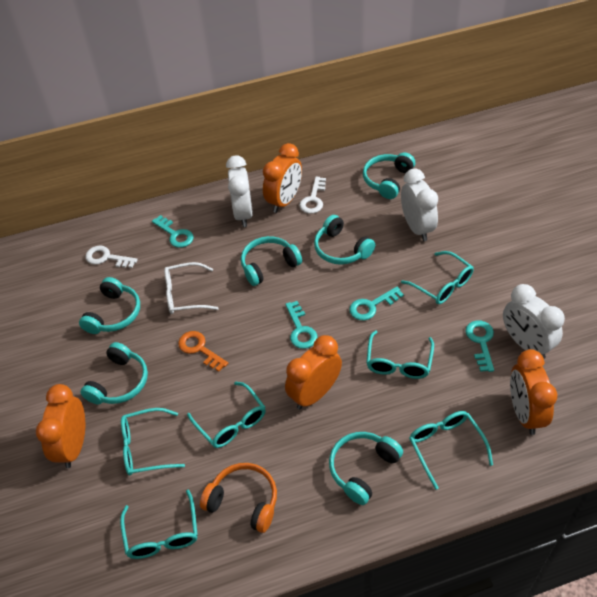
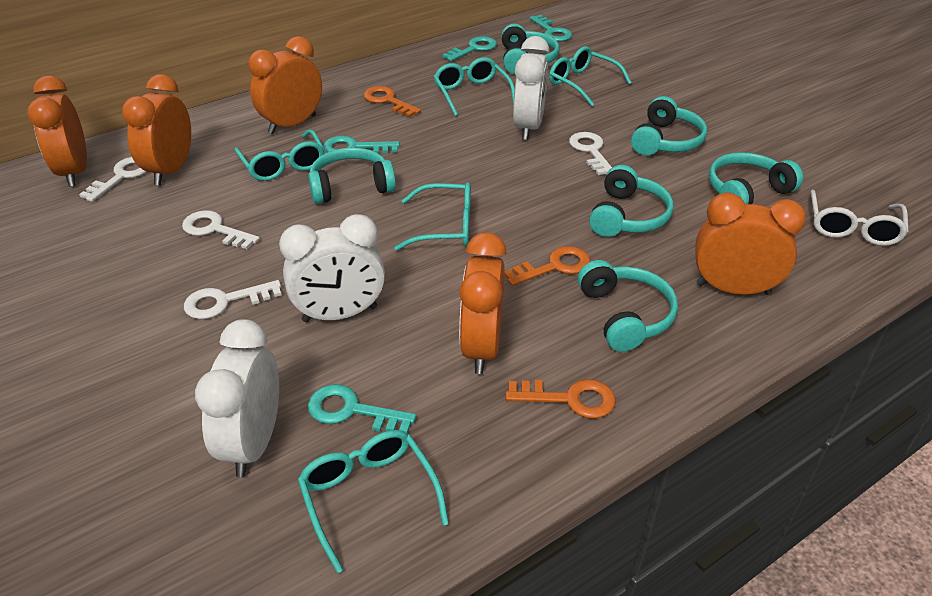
orange clock: 4 -> 5
orange headphones: 1 -> 0
orange key: 1 -> 3
turquoise glasses: 6 -> 5
white key: 2 -> 4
########
Since only the text is wanted, repeat all the records above exactly and omit the pictures.

* _Finished task_
orange clock: 4 -> 5
orange headphones: 1 -> 0
orange key: 1 -> 3
turquoise glasses: 6 -> 5
white key: 2 -> 4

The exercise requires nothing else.